··· Raw data
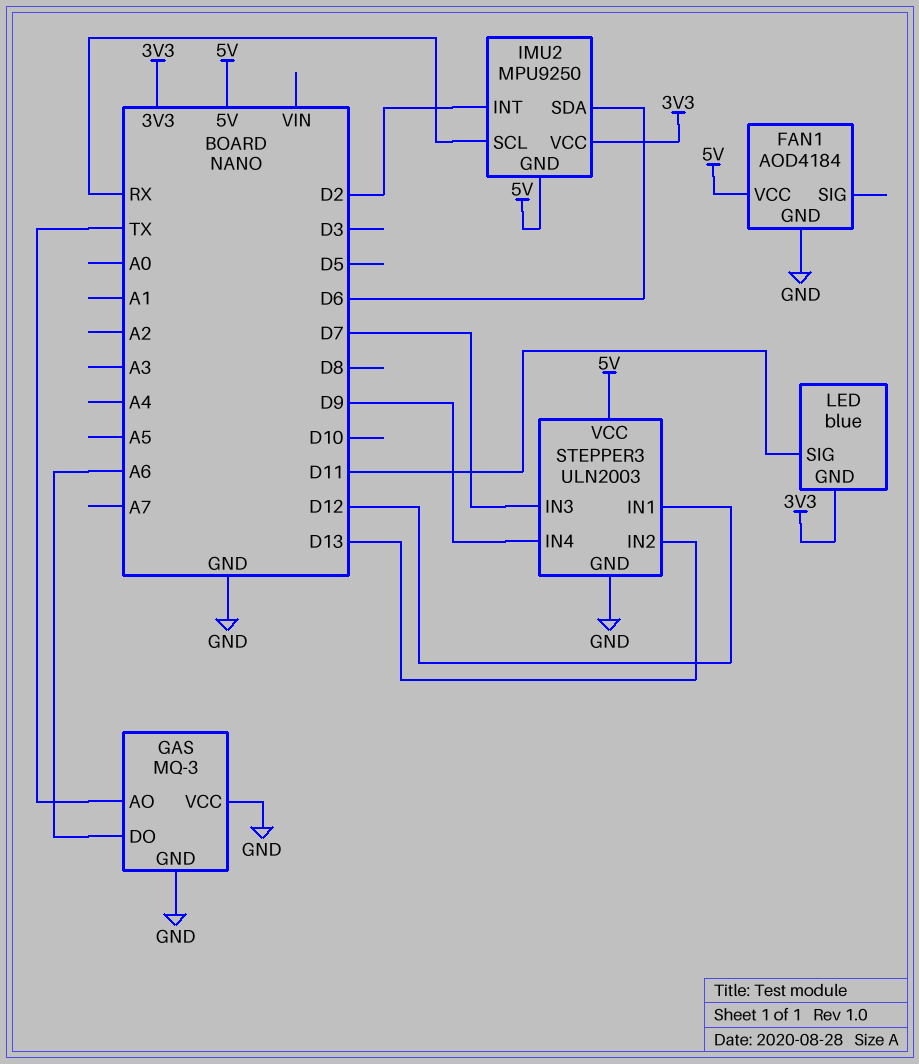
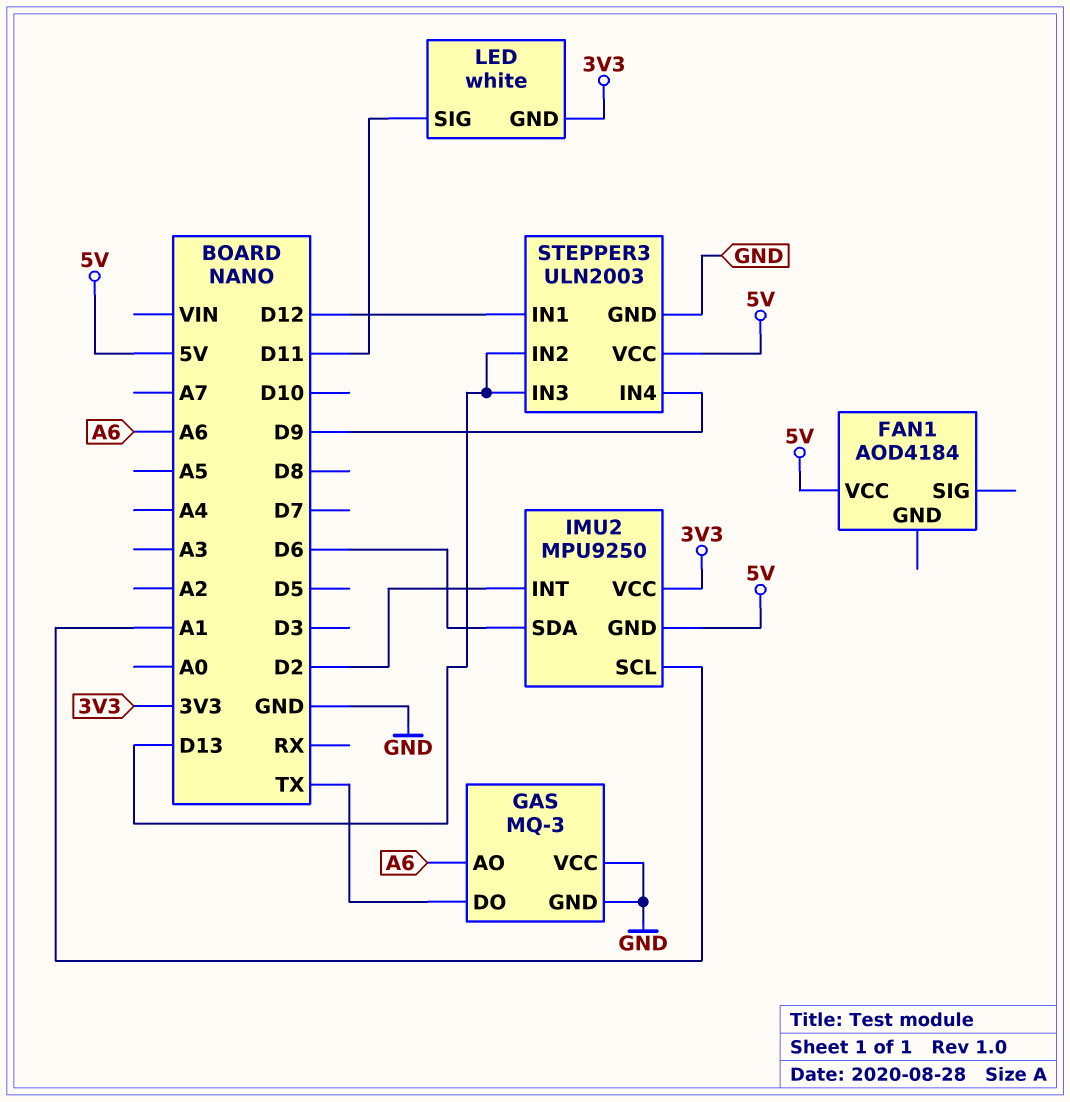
FAN1 pin GND: GND -> none
GAS pin AO: TX -> A6
GAS pin DO: A6 -> TX
IMU2 pin SCL: RX -> A1
LED: blue -> white
STEPPER3 pin IN3: D7 -> D13

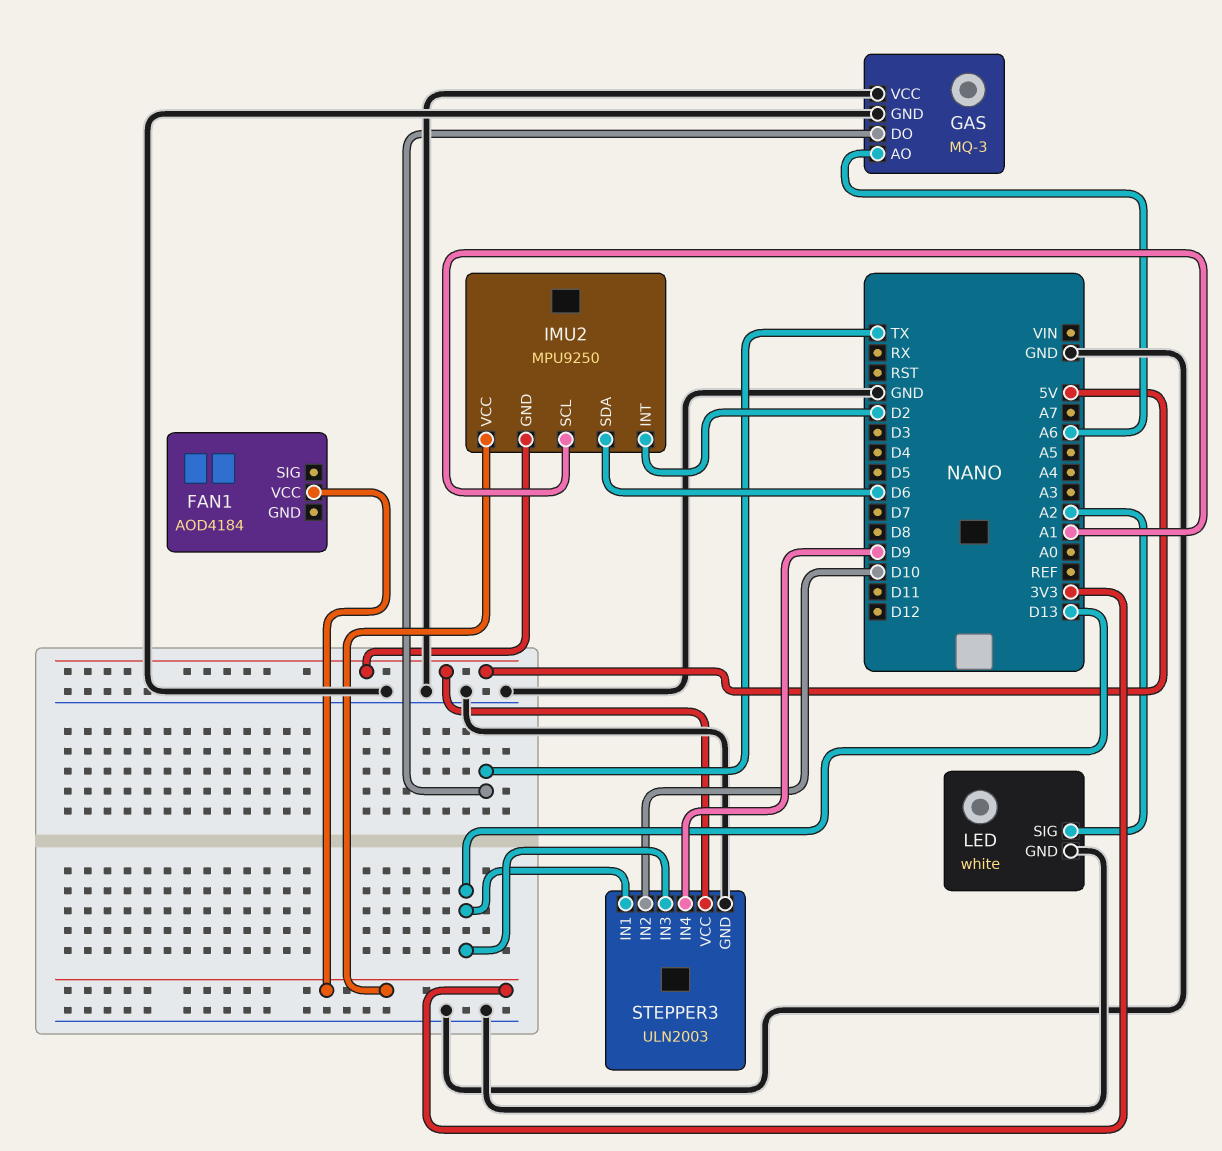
FAN1 pin VCC: 5V -> 3V3
LED pin GND: 3V3 -> GND
LED pin SIG: D11 -> A2
STEPPER3 pin IN1: D12 -> D13
STEPPER3 pin IN2: D13 -> D10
······
*Directions for this task:* The response must restate exactly the lines from the one containing "LED: blue -> white" through the end of the records above and must leave out all pictures.

*Written response:*
LED: blue -> white
STEPPER3 pin IN3: D7 -> D13

FAN1 pin VCC: 5V -> 3V3
LED pin GND: 3V3 -> GND
LED pin SIG: D11 -> A2
STEPPER3 pin IN1: D12 -> D13
STEPPER3 pin IN2: D13 -> D10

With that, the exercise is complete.